TASK TO CARRY OUT: Please print the entries below exactly, from the line with "none -> cyan brick A5 level 1" through the line with "grey brick E5 level 2 -> none", including both of those lines and leaving out all others.

━━ RECORDS FOR THE TASK ━━

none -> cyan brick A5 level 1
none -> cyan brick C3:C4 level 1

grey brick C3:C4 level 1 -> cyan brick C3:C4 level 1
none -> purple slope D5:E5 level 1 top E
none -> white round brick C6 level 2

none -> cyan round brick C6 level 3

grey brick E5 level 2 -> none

━━━
━━ RECORDS FOR THE TASK ━━

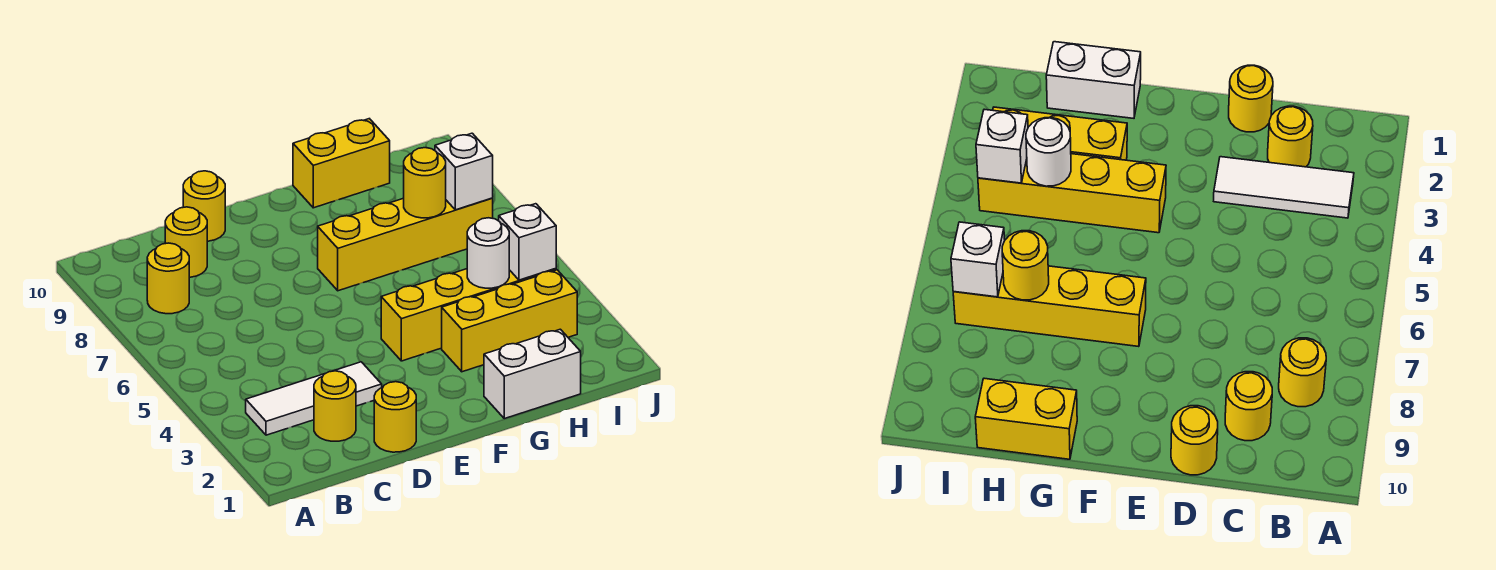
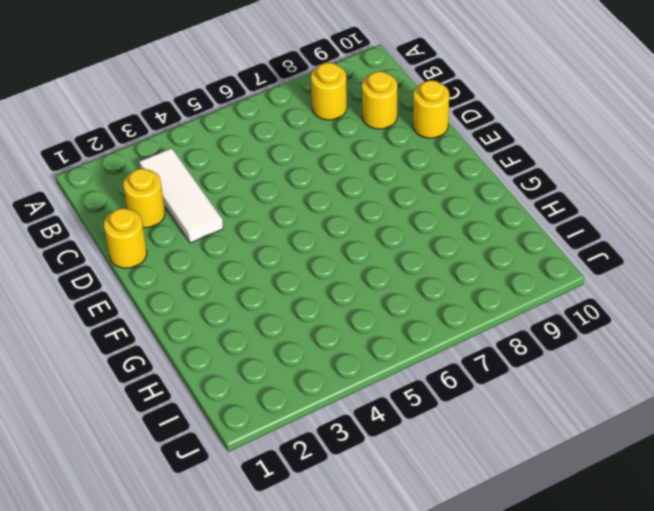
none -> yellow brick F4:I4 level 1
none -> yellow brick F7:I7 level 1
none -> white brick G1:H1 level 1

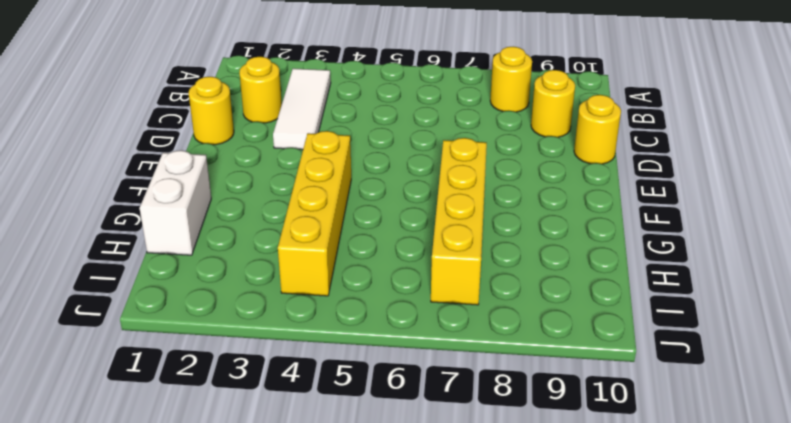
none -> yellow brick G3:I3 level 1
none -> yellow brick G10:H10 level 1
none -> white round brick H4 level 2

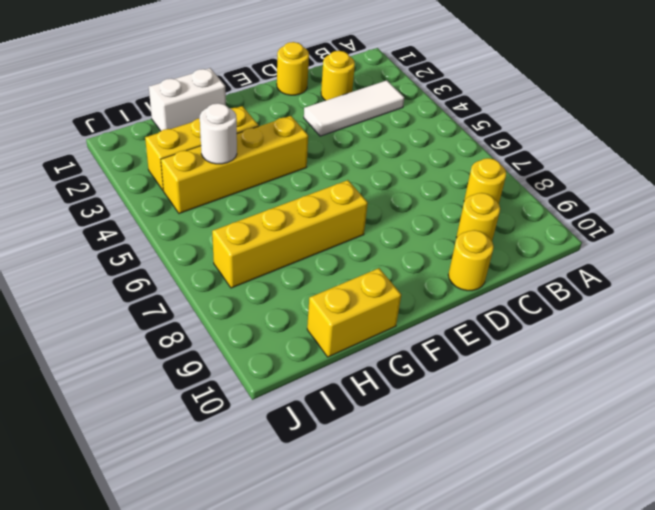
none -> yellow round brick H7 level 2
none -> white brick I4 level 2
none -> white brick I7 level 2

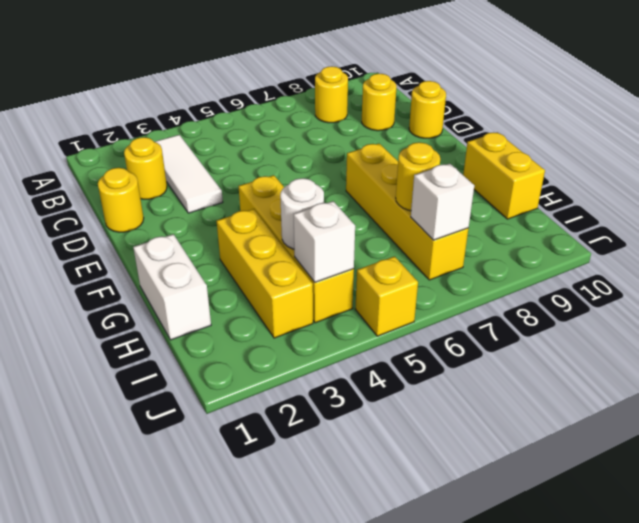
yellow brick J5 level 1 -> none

━━━
━━ RECORDS FOR THE TASK ━━

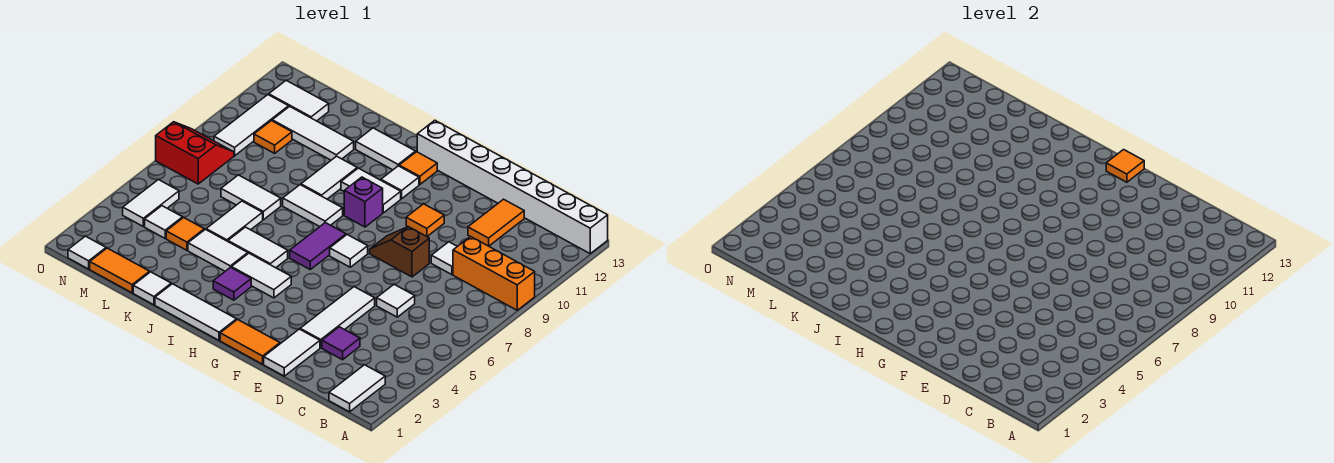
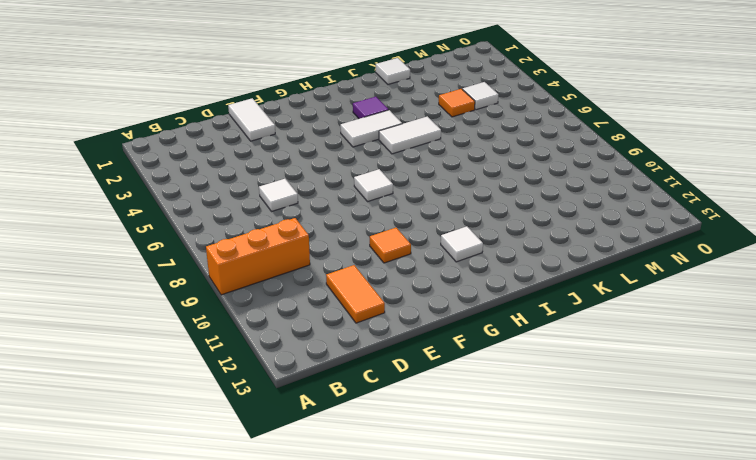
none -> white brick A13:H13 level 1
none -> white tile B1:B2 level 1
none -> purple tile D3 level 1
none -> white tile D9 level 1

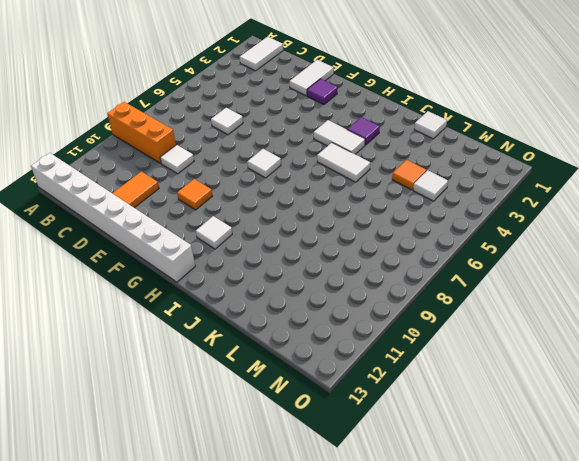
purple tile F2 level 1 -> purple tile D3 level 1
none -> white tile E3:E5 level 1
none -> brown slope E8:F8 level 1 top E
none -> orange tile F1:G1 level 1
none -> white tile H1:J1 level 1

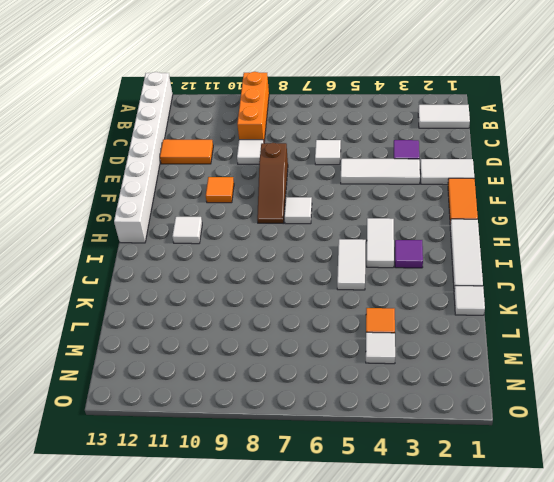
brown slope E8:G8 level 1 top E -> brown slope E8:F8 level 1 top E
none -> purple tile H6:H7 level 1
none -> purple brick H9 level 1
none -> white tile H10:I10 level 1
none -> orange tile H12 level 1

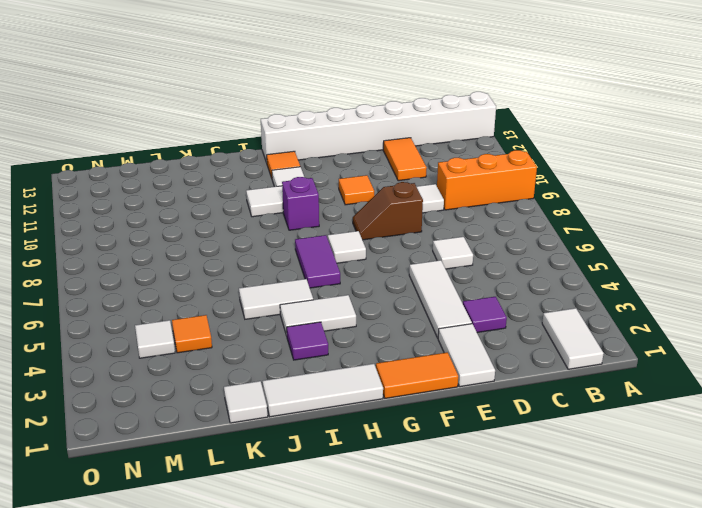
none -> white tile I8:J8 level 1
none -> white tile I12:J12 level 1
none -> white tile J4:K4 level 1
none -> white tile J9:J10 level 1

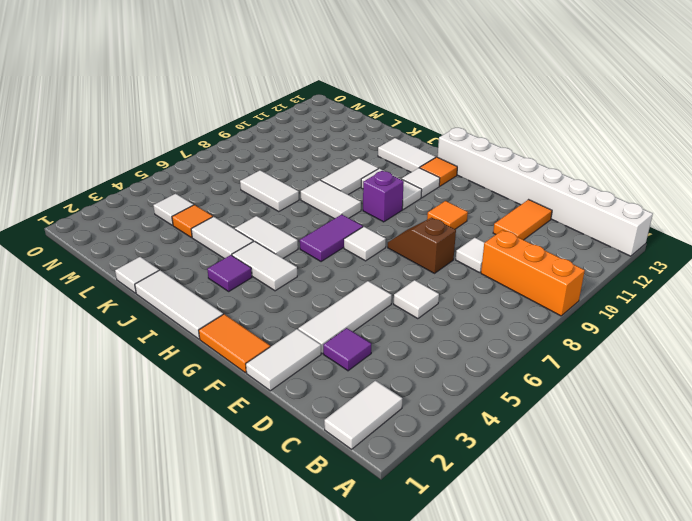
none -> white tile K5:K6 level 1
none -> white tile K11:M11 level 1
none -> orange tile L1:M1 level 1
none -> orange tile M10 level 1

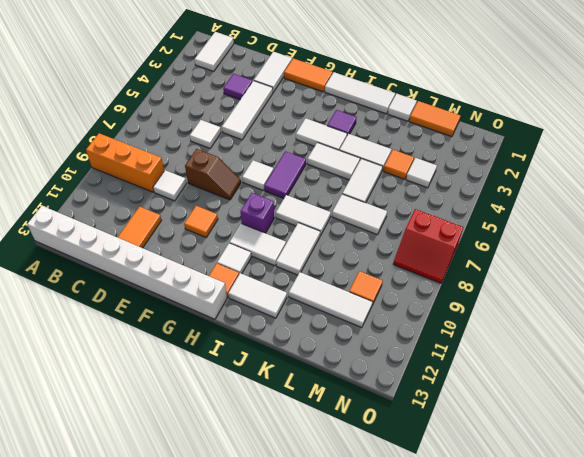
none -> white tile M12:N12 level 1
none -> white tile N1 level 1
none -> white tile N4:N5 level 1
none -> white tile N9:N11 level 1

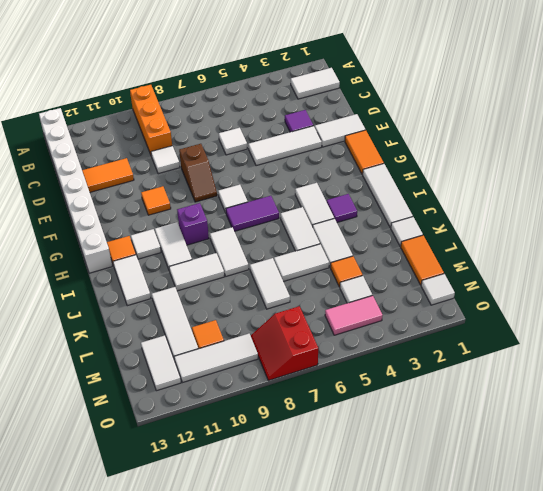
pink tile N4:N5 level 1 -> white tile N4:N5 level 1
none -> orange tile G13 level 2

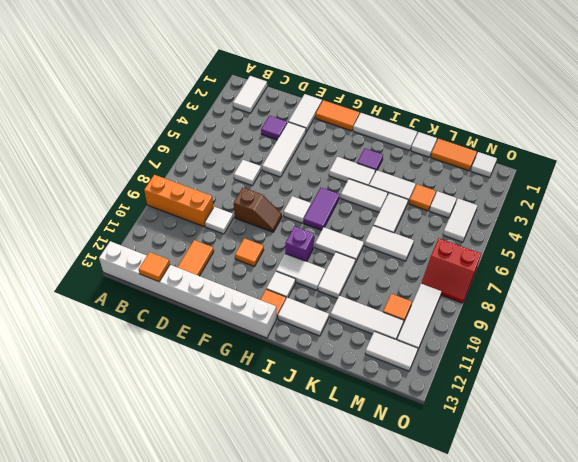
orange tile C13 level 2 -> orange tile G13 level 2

━━━

EXERCISE OUTPUT:
none -> cyan brick A5 level 1
none -> cyan brick C3:C4 level 1

grey brick C3:C4 level 1 -> cyan brick C3:C4 level 1
none -> purple slope D5:E5 level 1 top E
none -> white round brick C6 level 2

none -> cyan round brick C6 level 3

grey brick E5 level 2 -> none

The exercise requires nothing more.